(EXERCISE OBJECTIVE) Only the lines from the one with "orange brick A7:C7" to the end of the records are wanted, each repeated exactly, both ends included.

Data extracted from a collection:
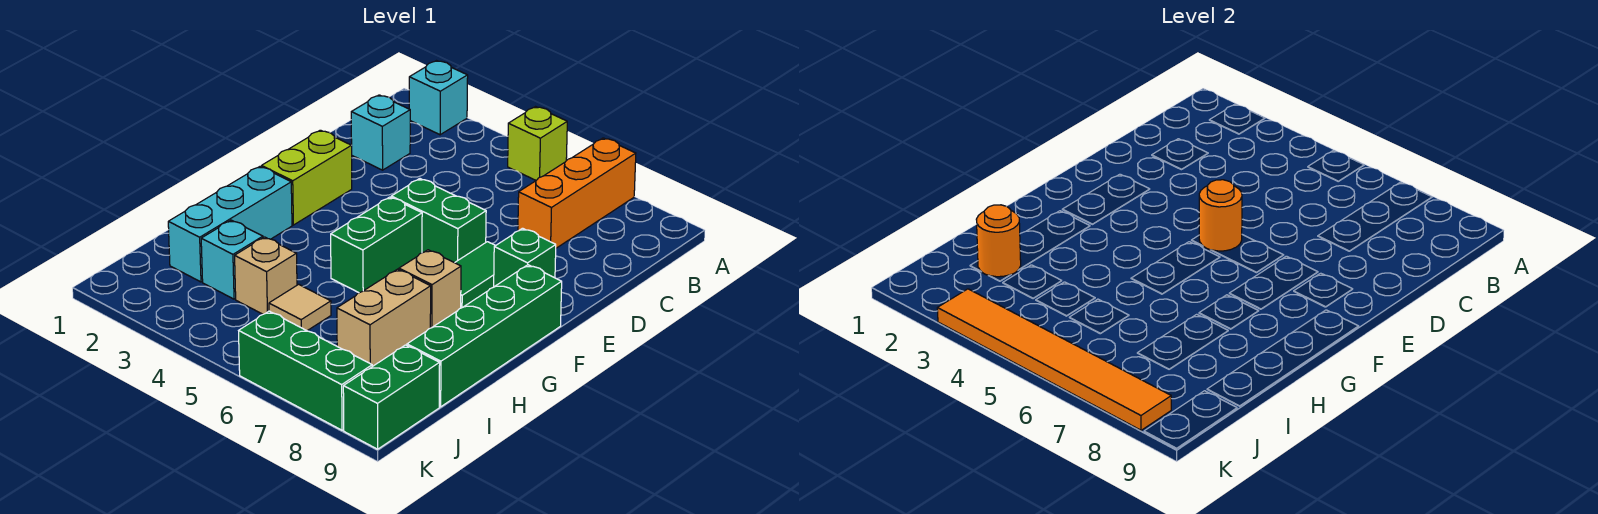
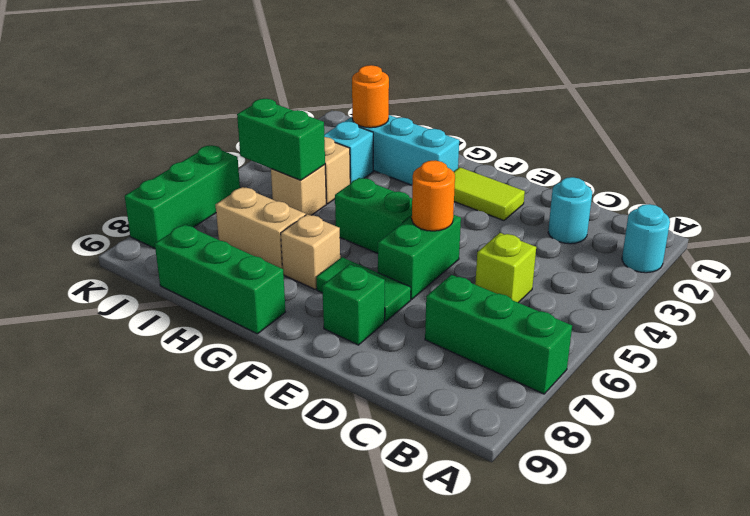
cyan brick A2 level 1 -> cyan round brick A2 level 1
lime brick A5 level 1 -> lime brick C5 level 1
orange brick A7:C7 level 1 -> green brick A7:C7 level 1
cyan brick C2 level 1 -> cyan round brick C2 level 1
lime brick E2:F2 level 1 -> lime tile E2:F2 level 1
green brick F9:I9 level 1 -> green brick G9:I9 level 1
tan tile I5 level 1 -> tan brick I5 level 1
green brick J9:K9 level 1 -> green brick I5:J5 level 2
orange tile K3:K8 level 2 -> none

(SOLUTION FOR THIS TASK)
orange brick A7:C7 level 1 -> green brick A7:C7 level 1
cyan brick C2 level 1 -> cyan round brick C2 level 1
lime brick E2:F2 level 1 -> lime tile E2:F2 level 1
green brick F9:I9 level 1 -> green brick G9:I9 level 1
tan tile I5 level 1 -> tan brick I5 level 1
green brick J9:K9 level 1 -> green brick I5:J5 level 2
orange tile K3:K8 level 2 -> none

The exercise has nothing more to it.